● **DATASET RECORDS**:
+++
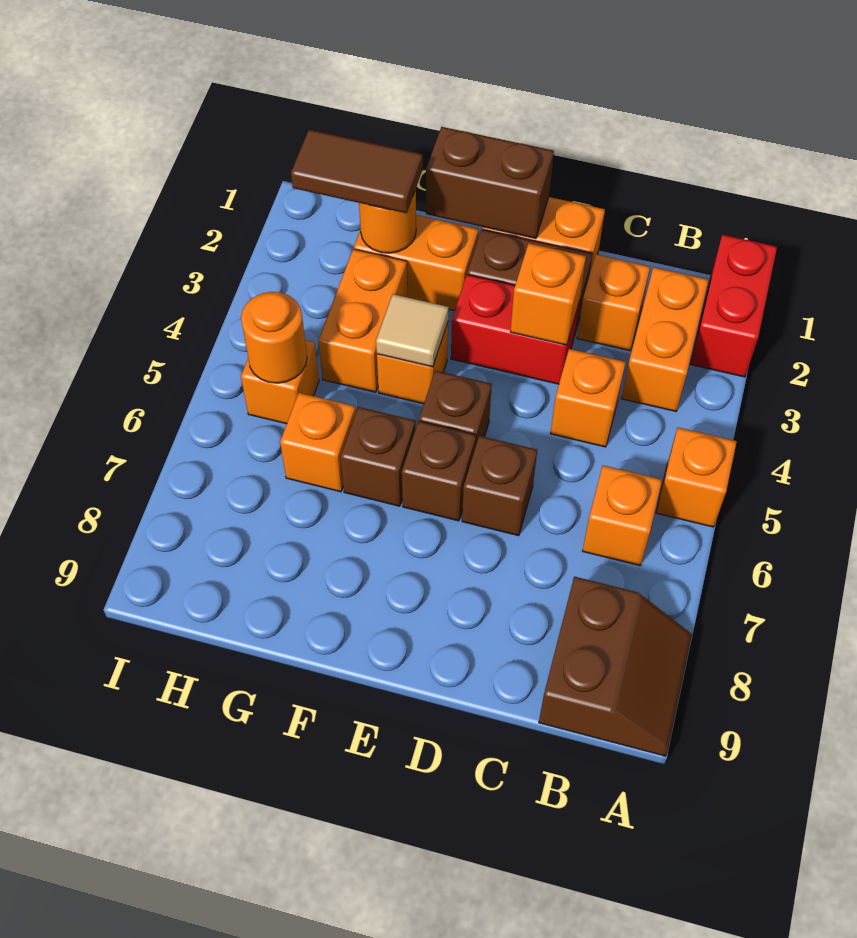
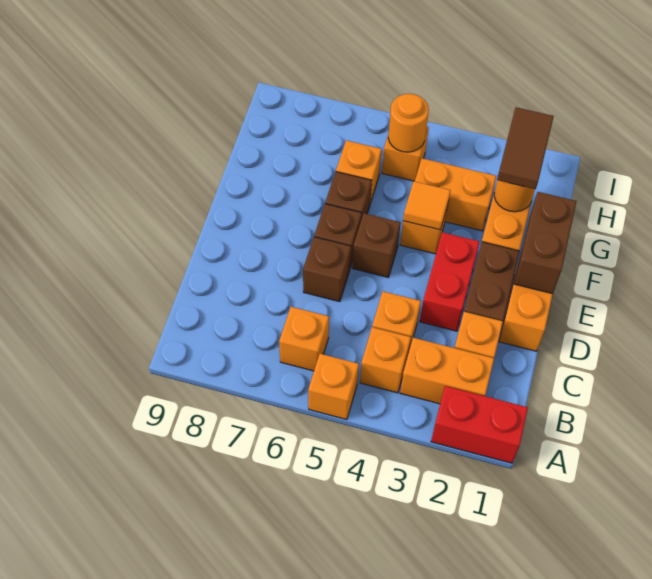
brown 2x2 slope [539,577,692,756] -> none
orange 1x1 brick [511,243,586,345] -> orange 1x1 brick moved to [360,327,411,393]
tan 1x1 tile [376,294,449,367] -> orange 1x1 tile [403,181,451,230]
+++
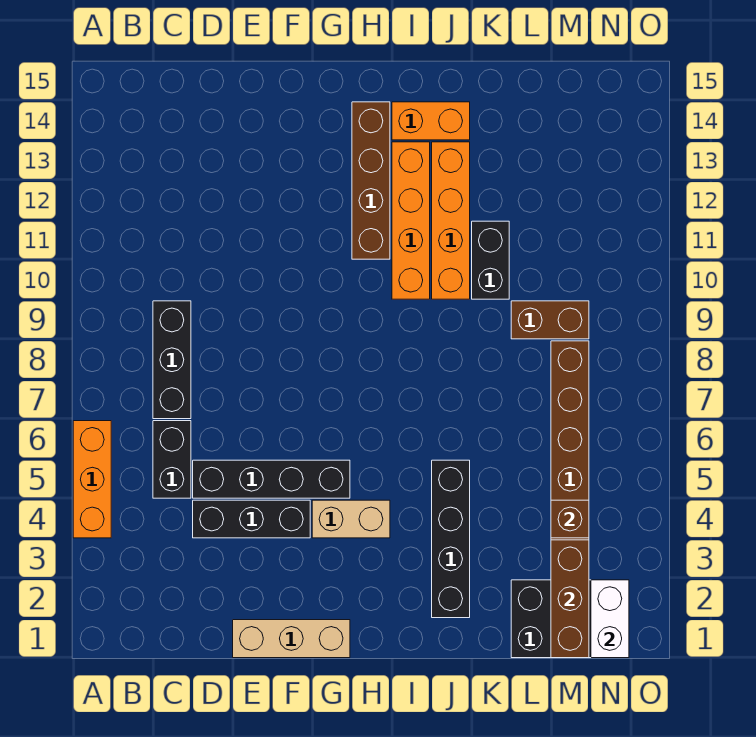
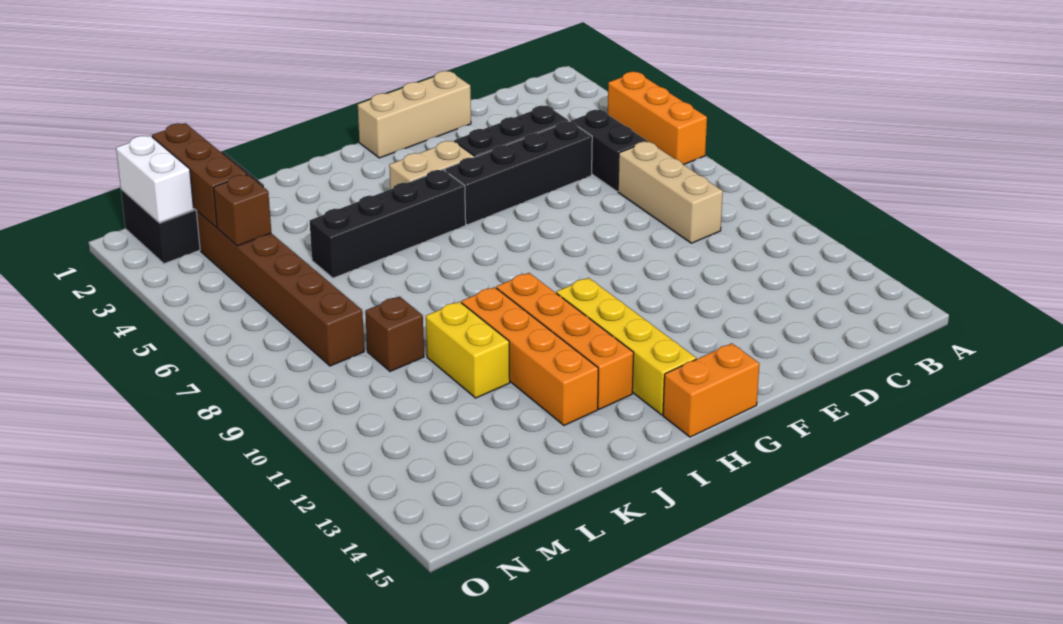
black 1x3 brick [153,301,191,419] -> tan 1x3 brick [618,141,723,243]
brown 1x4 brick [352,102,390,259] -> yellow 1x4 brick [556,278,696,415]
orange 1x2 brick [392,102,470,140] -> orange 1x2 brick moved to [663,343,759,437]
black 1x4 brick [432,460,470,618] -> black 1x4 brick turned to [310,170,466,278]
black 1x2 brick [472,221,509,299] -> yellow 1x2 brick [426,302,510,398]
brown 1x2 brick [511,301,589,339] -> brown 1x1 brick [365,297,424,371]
+++
● **INSTRUCTIONS FOR THE TASK**: Search the records above for "black". Copy each line where it is found.

● **YOUR SOLUTION**:
black 1x3 brick [153,301,191,419] -> tan 1x3 brick [618,141,723,243]
black 1x4 brick [432,460,470,618] -> black 1x4 brick turned to [310,170,466,278]
black 1x2 brick [472,221,509,299] -> yellow 1x2 brick [426,302,510,398]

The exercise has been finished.